What you are asked to do: Give back exactly the stretch of data below from the line holding "blue trapezoid at (522, 368): moved" through the line holding "green hexagon at (594, 517): rotated", both ends included, and leave the remaining lines out.

(Stored items from a collection)
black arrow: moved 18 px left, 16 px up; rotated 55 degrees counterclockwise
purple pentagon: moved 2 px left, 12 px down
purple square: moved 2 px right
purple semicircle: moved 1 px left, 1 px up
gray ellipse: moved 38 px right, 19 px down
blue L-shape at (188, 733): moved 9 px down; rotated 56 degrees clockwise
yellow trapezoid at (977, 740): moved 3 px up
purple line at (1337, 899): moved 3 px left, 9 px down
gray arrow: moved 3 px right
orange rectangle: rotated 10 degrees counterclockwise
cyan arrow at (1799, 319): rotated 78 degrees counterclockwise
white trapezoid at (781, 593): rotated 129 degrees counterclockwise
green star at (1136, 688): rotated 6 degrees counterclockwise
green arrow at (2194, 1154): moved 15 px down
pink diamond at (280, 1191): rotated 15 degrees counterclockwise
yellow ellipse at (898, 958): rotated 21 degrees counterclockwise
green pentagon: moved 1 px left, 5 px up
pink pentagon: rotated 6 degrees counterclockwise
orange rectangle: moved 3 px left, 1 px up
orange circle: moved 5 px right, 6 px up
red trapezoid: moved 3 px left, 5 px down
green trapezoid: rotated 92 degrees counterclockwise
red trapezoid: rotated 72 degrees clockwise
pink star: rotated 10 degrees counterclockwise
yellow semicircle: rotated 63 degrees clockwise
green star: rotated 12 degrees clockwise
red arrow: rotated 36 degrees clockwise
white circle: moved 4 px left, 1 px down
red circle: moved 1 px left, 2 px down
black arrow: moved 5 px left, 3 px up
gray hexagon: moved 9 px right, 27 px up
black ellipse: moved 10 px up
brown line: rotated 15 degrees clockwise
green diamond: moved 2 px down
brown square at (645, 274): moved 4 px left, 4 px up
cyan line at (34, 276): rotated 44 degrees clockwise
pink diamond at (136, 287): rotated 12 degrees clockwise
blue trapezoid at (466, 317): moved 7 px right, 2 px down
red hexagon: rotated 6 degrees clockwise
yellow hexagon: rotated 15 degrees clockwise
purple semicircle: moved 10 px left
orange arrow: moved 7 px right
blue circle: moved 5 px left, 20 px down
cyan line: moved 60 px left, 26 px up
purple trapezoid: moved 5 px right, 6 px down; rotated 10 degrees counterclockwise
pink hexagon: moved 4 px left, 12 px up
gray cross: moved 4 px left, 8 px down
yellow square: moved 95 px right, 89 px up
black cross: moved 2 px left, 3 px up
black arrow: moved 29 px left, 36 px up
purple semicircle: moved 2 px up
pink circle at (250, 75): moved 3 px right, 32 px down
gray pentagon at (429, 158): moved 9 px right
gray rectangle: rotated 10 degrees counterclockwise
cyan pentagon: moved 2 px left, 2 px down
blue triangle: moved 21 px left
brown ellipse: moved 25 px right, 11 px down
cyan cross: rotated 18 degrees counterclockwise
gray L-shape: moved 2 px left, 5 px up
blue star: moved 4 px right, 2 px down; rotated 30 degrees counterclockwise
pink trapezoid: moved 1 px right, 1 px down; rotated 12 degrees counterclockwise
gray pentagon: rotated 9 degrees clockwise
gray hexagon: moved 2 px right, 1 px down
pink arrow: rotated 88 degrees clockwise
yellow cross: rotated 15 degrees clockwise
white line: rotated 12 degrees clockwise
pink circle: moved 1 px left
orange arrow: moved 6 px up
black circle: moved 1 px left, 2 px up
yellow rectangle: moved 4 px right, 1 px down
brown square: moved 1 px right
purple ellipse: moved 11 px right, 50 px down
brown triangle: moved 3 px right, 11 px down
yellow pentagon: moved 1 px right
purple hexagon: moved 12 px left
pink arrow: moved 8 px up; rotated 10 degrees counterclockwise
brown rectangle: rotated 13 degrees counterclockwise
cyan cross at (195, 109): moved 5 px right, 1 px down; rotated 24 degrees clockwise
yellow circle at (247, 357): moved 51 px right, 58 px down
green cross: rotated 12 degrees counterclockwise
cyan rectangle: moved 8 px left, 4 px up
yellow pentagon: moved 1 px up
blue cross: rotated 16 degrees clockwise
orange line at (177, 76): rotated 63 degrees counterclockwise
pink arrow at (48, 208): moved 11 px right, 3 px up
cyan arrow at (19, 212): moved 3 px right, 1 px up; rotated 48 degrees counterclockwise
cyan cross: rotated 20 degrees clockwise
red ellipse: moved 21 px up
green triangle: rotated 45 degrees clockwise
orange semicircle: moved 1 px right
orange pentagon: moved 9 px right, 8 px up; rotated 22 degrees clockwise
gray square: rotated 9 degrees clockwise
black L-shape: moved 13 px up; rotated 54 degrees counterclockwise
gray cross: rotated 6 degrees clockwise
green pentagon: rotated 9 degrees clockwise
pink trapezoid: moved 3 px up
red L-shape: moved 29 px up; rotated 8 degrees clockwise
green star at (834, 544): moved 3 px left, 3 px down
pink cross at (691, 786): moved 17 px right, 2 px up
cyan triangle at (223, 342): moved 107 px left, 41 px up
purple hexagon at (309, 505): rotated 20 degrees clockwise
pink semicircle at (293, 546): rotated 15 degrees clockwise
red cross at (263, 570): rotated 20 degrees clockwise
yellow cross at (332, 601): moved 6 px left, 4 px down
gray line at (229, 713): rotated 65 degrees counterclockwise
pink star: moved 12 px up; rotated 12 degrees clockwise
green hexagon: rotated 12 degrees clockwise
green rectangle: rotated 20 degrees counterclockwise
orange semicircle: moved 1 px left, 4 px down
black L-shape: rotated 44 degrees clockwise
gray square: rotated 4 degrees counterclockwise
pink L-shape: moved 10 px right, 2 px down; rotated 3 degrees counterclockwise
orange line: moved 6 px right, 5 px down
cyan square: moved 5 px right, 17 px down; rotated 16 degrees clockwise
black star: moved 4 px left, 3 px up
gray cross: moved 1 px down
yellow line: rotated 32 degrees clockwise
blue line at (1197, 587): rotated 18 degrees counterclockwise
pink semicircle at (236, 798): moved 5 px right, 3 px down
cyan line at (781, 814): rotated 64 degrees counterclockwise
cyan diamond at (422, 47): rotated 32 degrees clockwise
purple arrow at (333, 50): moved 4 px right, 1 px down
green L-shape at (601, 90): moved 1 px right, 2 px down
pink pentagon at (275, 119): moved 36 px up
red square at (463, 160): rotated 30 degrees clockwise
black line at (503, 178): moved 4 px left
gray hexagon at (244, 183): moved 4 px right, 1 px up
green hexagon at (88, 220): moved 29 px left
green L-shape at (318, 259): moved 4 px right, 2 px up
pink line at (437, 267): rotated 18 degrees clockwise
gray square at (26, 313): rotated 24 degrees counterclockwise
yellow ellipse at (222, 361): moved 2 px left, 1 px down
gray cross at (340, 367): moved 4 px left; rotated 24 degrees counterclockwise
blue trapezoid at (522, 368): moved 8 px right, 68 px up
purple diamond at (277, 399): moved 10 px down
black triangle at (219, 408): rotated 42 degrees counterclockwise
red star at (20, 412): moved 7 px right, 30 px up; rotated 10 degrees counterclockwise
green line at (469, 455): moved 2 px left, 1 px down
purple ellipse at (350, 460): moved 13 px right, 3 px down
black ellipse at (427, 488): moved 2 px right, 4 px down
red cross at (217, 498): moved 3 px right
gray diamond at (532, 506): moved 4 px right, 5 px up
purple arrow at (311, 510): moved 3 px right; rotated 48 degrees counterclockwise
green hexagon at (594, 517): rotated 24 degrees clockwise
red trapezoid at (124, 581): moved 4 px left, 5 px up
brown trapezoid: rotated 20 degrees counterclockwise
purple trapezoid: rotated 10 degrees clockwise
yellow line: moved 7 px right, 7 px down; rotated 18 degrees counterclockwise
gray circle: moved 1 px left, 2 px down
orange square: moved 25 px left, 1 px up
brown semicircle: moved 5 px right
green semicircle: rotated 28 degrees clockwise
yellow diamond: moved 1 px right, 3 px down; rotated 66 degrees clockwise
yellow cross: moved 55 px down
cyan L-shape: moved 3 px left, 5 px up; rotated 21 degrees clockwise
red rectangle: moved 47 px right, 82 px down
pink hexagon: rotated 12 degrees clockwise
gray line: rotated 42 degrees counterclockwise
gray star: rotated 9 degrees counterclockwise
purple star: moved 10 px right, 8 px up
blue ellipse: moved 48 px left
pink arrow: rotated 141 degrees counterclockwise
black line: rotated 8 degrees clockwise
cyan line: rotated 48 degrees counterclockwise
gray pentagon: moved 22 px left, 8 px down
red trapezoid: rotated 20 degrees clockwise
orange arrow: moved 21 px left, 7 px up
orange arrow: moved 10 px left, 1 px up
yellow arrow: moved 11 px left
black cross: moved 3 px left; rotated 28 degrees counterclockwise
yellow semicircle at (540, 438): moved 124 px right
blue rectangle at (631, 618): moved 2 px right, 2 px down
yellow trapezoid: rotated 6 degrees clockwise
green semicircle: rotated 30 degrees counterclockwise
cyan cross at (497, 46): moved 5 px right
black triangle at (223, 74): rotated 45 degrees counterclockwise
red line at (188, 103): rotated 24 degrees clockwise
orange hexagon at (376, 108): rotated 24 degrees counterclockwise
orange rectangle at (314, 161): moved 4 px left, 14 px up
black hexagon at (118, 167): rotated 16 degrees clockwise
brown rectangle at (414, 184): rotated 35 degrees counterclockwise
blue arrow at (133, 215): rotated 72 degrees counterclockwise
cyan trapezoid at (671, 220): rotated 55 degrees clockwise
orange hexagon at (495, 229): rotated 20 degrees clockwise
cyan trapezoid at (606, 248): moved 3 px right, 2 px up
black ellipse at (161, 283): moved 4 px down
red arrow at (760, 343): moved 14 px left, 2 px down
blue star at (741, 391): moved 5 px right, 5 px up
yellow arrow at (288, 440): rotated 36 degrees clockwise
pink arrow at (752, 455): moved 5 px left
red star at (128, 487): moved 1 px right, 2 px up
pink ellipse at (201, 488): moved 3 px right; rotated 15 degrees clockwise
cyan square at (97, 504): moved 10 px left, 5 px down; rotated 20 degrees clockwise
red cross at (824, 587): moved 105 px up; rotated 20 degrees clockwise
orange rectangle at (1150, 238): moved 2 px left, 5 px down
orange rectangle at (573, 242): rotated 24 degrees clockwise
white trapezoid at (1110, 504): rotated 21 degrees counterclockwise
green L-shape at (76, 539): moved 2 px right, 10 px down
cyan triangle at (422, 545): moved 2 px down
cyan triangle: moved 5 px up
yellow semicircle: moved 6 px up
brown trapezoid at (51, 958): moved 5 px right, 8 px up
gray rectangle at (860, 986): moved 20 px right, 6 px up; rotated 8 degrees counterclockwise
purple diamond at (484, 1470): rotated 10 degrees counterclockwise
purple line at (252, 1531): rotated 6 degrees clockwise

Final answer:
blue trapezoid at (522, 368): moved 8 px right, 68 px up
purple diamond at (277, 399): moved 10 px down
black triangle at (219, 408): rotated 42 degrees counterclockwise
red star at (20, 412): moved 7 px right, 30 px up; rotated 10 degrees counterclockwise
green line at (469, 455): moved 2 px left, 1 px down
purple ellipse at (350, 460): moved 13 px right, 3 px down
black ellipse at (427, 488): moved 2 px right, 4 px down
red cross at (217, 498): moved 3 px right
gray diamond at (532, 506): moved 4 px right, 5 px up
purple arrow at (311, 510): moved 3 px right; rotated 48 degrees counterclockwise
green hexagon at (594, 517): rotated 24 degrees clockwise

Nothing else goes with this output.